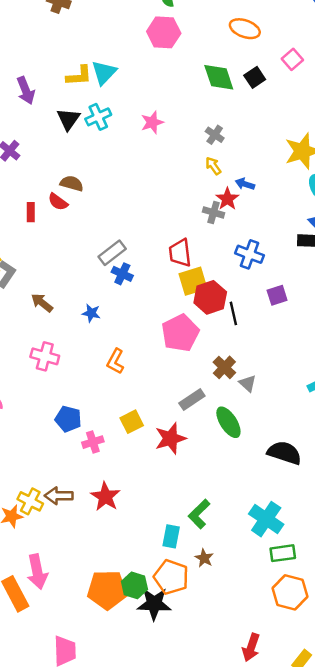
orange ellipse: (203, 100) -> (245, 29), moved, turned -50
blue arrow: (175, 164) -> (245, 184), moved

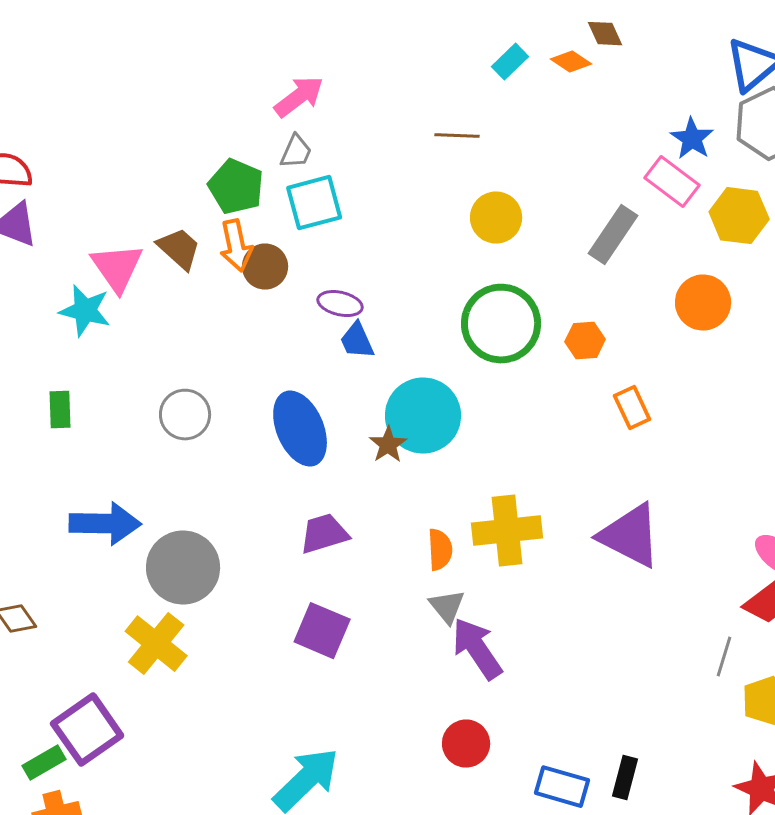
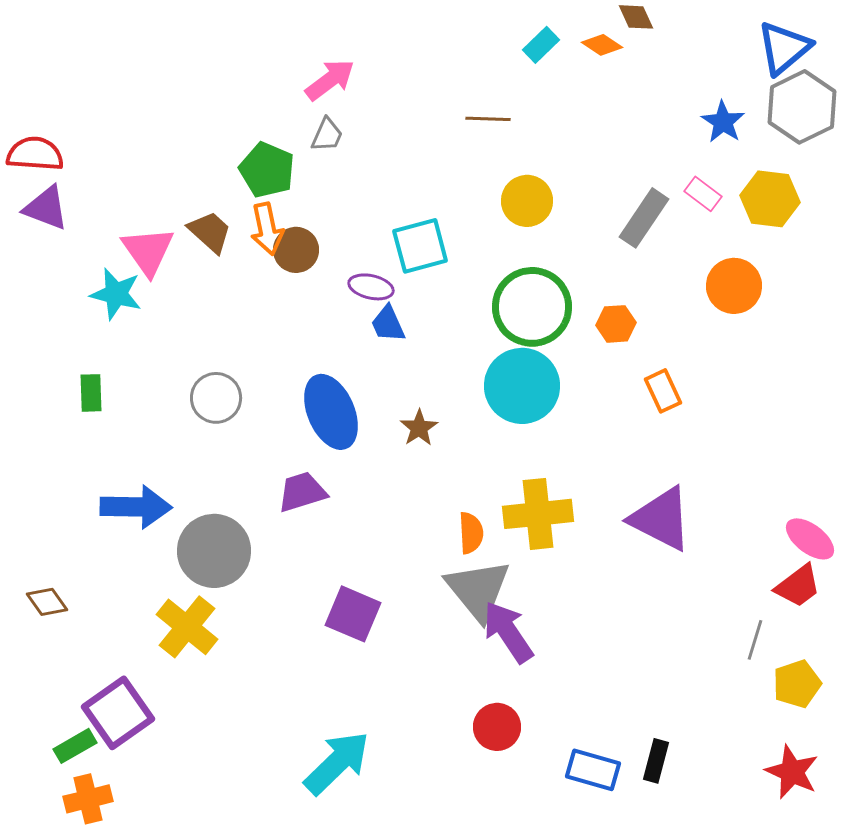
pink rectangle: (672, 182) -> (703, 194), moved, size x0.7
cyan square: (314, 203) -> (420, 246), moved
cyan circle: (423, 416) -> (522, 386), moved
purple trapezoid: (324, 534) -> (302, 492), moved
gray triangle: (447, 607) -> (478, 590), size x1.8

###

* DIRECTIONS FOR THIS TASK
In the data above, how many lines hold the string "size"? Give the number by itself.

* WRITTEN SOLUTION
2